== Segment start ==

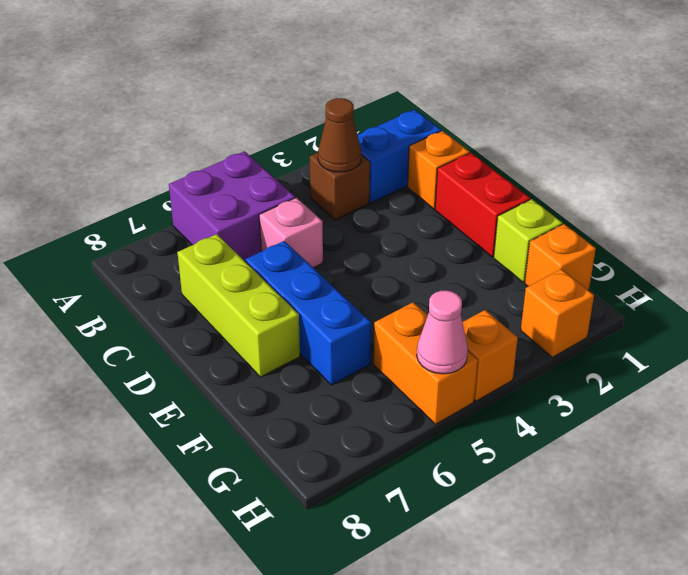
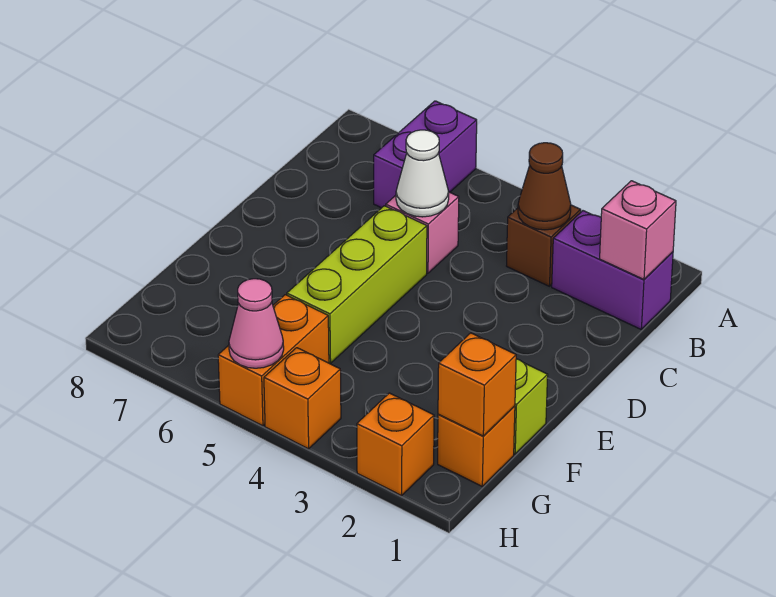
purple brick A5:B6 level 1 -> purple brick A6:B6 level 1
blue brick B1:B2 level 1 -> purple brick B1:B2 level 1
none -> pink brick B1 level 2
orange brick C1 level 1 -> orange brick G1 level 2
none -> white cone C5 level 2
lime brick C7:E7 level 1 -> lime brick D5:F5 level 1
red brick D1:E1 level 1 -> none
blue brick D6:F6 level 1 -> none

== Segment end ==

→ **Goal of the exercise**
Print the data above in full and exactly as it appears, skipping the pictures.

→ **Exercise response**
purple brick A5:B6 level 1 -> purple brick A6:B6 level 1
blue brick B1:B2 level 1 -> purple brick B1:B2 level 1
none -> pink brick B1 level 2
orange brick C1 level 1 -> orange brick G1 level 2
none -> white cone C5 level 2
lime brick C7:E7 level 1 -> lime brick D5:F5 level 1
red brick D1:E1 level 1 -> none
blue brick D6:F6 level 1 -> none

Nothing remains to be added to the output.